**Requirement**
Among the entries below, the lines from the one with "[(519,52),(510,55),(518,101),(519,100),(519,52)]" up to and including the one with "[(301,124),(302,98),(278,97),(277,123),(301,124)]" are to be restated exactly, without pictures.

**The records**
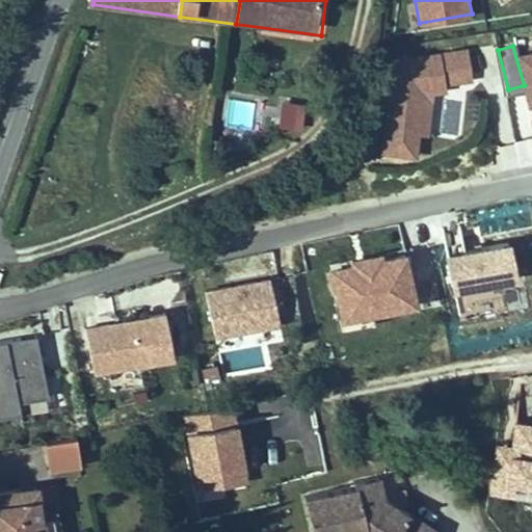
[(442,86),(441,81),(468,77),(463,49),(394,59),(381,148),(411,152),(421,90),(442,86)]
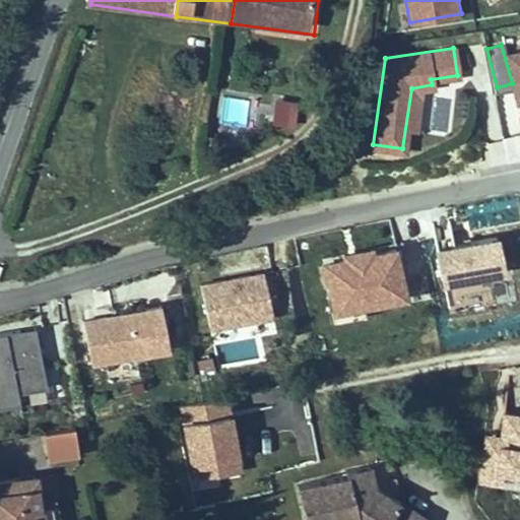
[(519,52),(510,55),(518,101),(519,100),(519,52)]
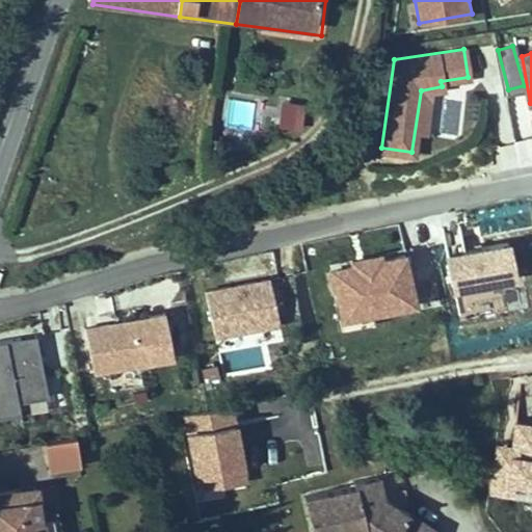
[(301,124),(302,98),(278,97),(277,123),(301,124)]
...
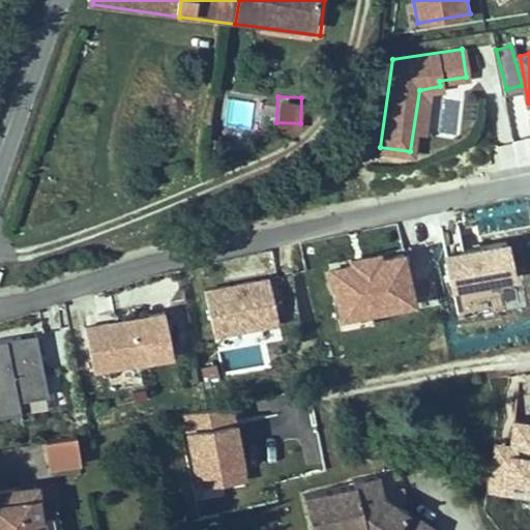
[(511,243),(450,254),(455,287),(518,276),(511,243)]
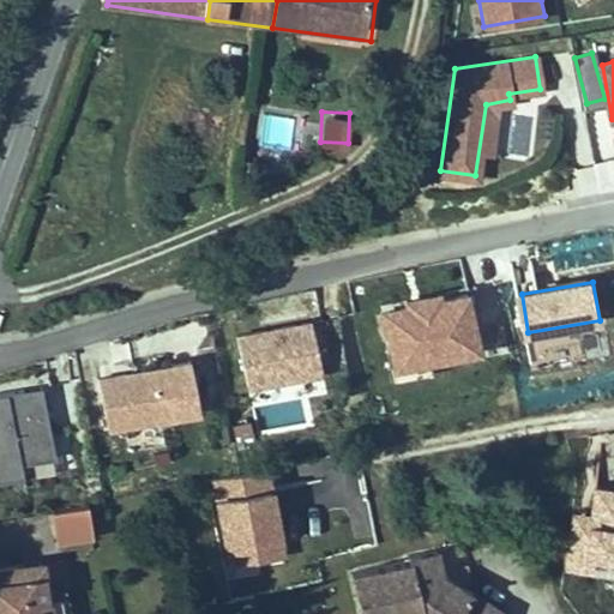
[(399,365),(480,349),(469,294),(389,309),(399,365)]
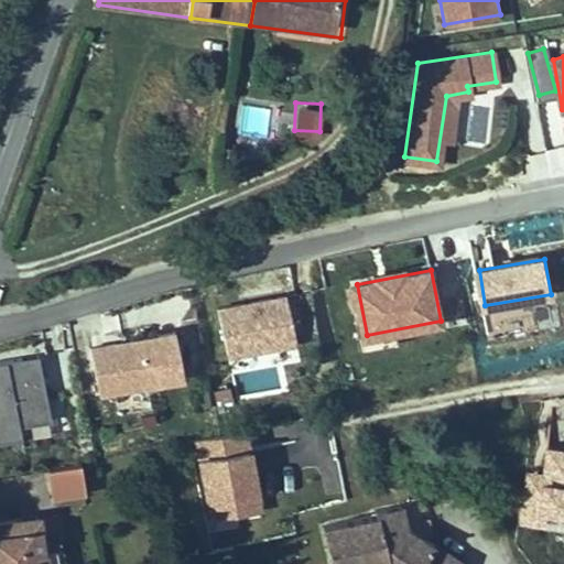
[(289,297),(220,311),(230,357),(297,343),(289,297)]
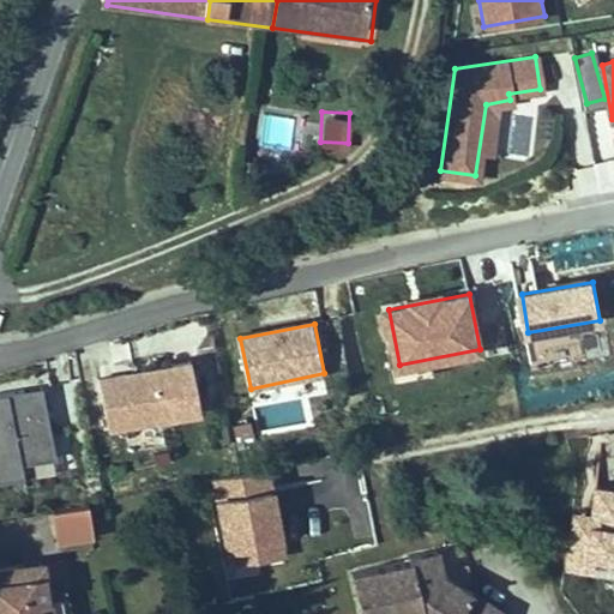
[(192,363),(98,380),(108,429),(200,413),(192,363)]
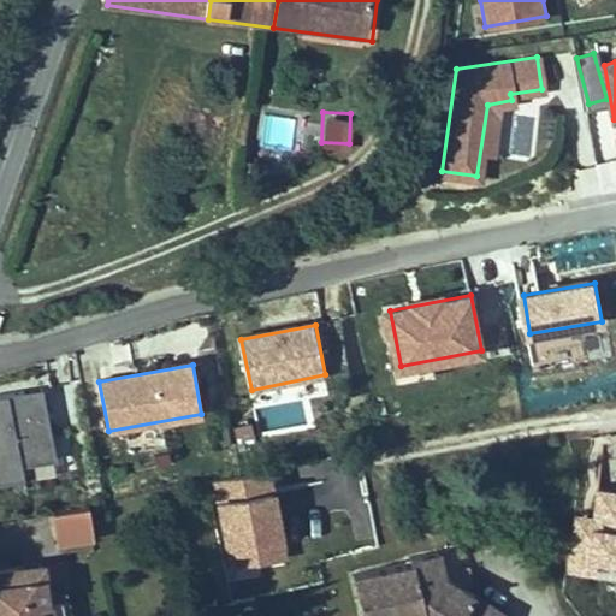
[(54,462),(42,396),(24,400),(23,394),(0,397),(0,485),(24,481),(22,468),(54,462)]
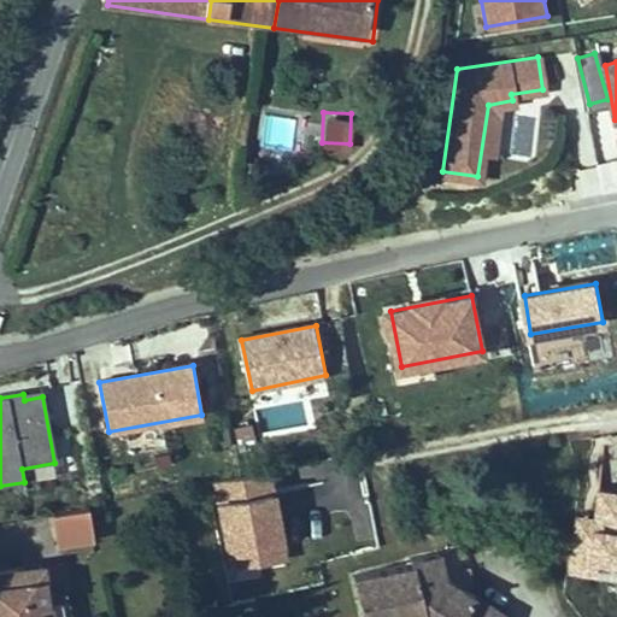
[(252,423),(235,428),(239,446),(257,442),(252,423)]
...
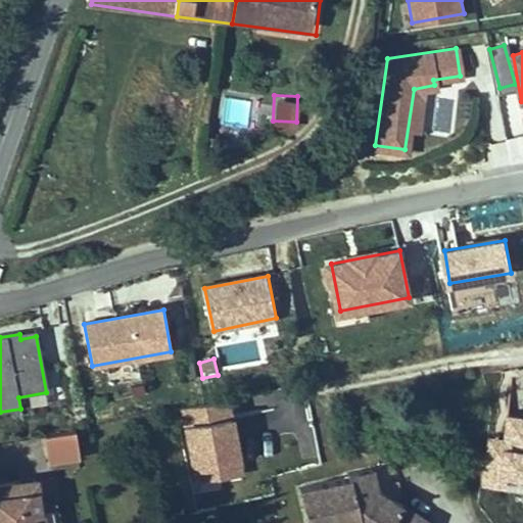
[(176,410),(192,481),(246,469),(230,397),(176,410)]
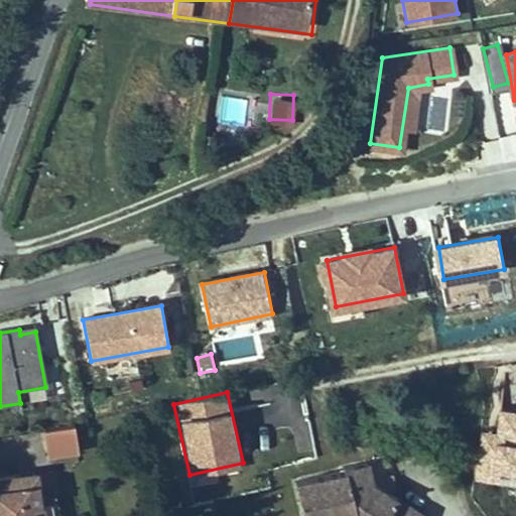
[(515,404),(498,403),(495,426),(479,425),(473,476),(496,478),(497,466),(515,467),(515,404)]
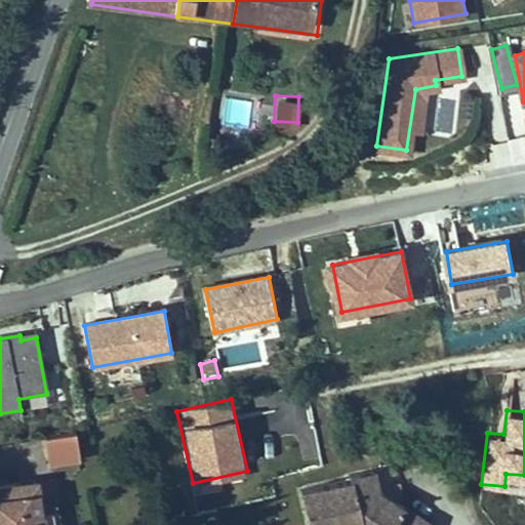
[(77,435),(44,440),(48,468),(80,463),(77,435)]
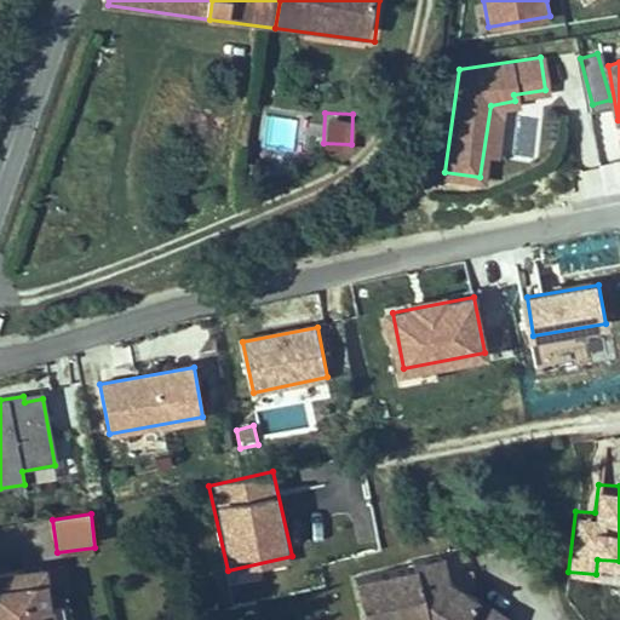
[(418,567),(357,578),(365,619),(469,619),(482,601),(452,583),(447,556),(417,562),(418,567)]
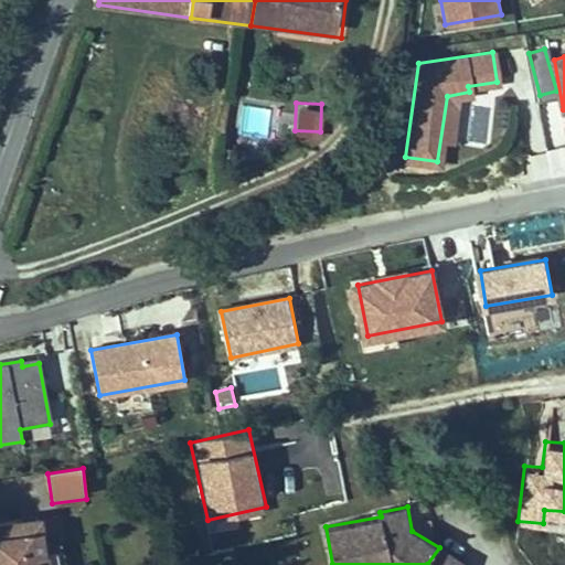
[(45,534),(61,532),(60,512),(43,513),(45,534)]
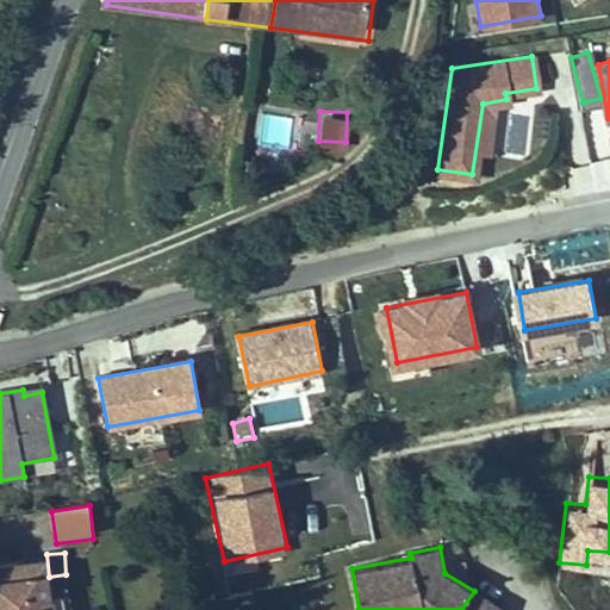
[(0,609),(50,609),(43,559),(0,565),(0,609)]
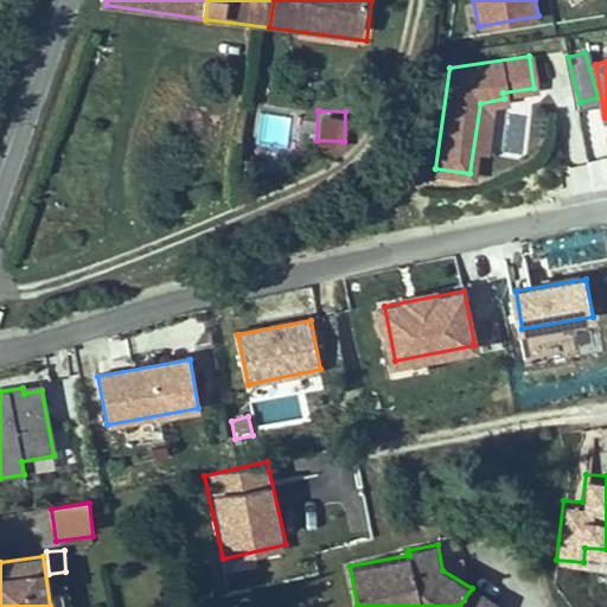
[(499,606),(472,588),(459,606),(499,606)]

**Answer to the exercise**
[(519,52),(510,55),(518,101),(519,100),(519,52)]
[(301,124),(302,98),(278,97),(277,123),(301,124)]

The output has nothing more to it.